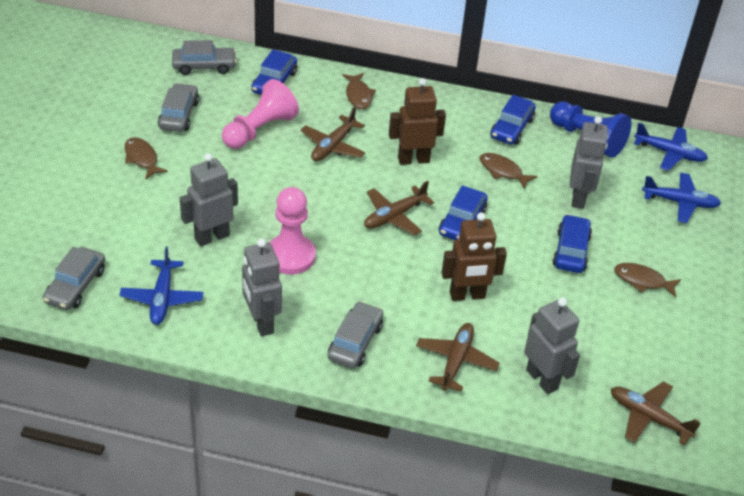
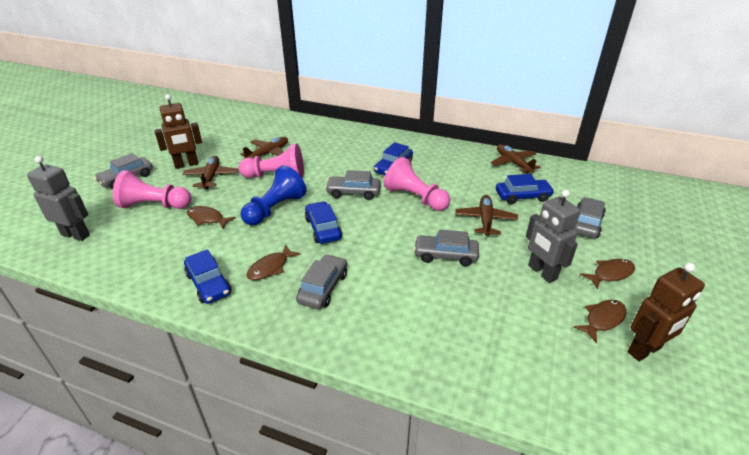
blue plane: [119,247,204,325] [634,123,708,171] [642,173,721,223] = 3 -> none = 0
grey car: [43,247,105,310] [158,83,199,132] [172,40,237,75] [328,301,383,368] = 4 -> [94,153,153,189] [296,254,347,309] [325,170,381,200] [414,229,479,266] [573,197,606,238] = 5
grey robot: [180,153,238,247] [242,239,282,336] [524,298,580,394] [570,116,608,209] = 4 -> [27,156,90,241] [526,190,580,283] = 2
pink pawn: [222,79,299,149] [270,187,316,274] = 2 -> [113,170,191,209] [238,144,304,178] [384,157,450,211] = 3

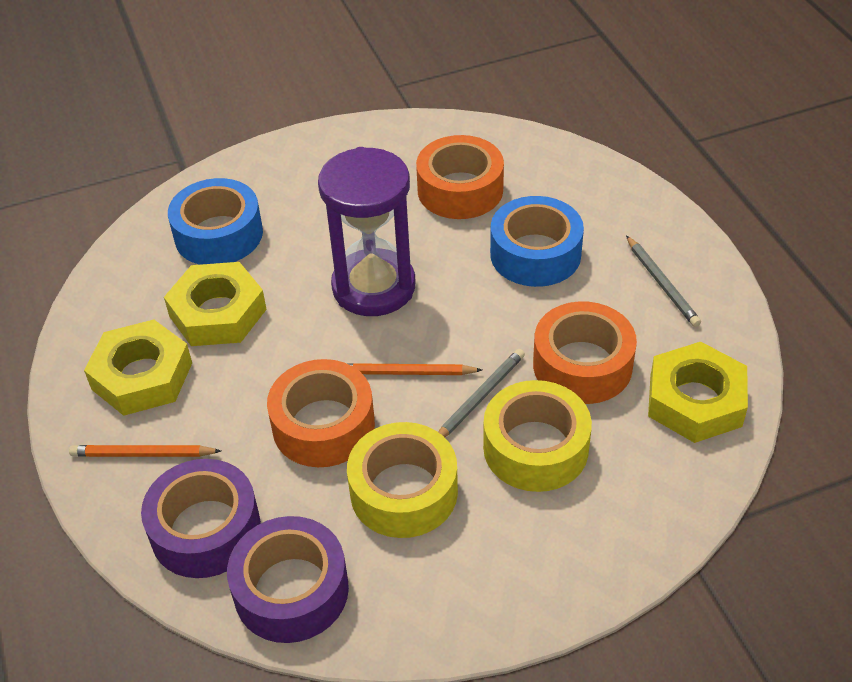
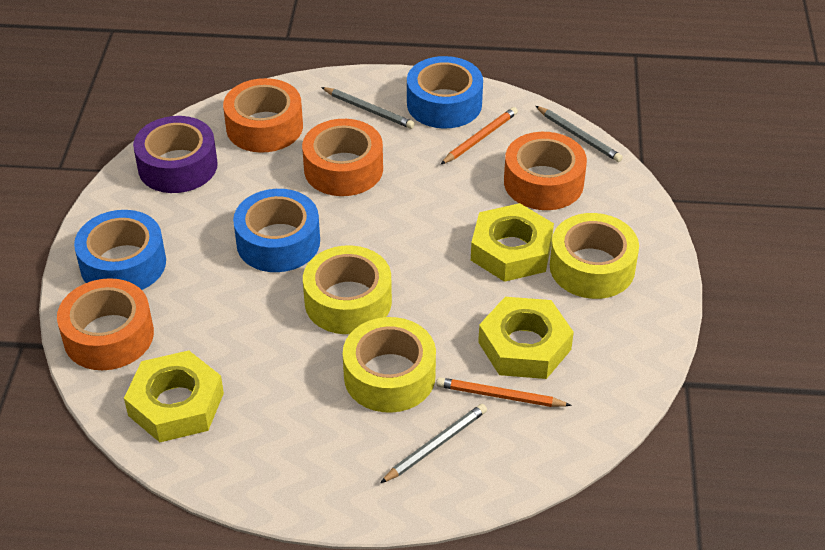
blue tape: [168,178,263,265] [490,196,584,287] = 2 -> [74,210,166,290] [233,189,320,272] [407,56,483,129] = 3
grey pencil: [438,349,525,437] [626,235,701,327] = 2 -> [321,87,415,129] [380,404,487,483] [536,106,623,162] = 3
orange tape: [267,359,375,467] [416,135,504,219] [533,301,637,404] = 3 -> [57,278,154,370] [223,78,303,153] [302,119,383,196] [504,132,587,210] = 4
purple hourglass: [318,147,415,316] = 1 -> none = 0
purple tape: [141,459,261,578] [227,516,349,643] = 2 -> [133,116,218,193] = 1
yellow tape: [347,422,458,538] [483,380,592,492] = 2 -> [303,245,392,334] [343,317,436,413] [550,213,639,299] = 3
──────────
Drop the pictures and reproduce the rest of the data above exactly.

blue plane: [119,247,204,325] [634,123,708,171] [642,173,721,223] = 3 -> none = 0
grey car: [43,247,105,310] [158,83,199,132] [172,40,237,75] [328,301,383,368] = 4 -> [94,153,153,189] [296,254,347,309] [325,170,381,200] [414,229,479,266] [573,197,606,238] = 5
grey robot: [180,153,238,247] [242,239,282,336] [524,298,580,394] [570,116,608,209] = 4 -> [27,156,90,241] [526,190,580,283] = 2
pink pawn: [222,79,299,149] [270,187,316,274] = 2 -> [113,170,191,209] [238,144,304,178] [384,157,450,211] = 3

blue tape: [168,178,263,265] [490,196,584,287] = 2 -> [74,210,166,290] [233,189,320,272] [407,56,483,129] = 3
grey pencil: [438,349,525,437] [626,235,701,327] = 2 -> [321,87,415,129] [380,404,487,483] [536,106,623,162] = 3
orange tape: [267,359,375,467] [416,135,504,219] [533,301,637,404] = 3 -> [57,278,154,370] [223,78,303,153] [302,119,383,196] [504,132,587,210] = 4
purple hourglass: [318,147,415,316] = 1 -> none = 0
purple tape: [141,459,261,578] [227,516,349,643] = 2 -> [133,116,218,193] = 1
yellow tape: [347,422,458,538] [483,380,592,492] = 2 -> [303,245,392,334] [343,317,436,413] [550,213,639,299] = 3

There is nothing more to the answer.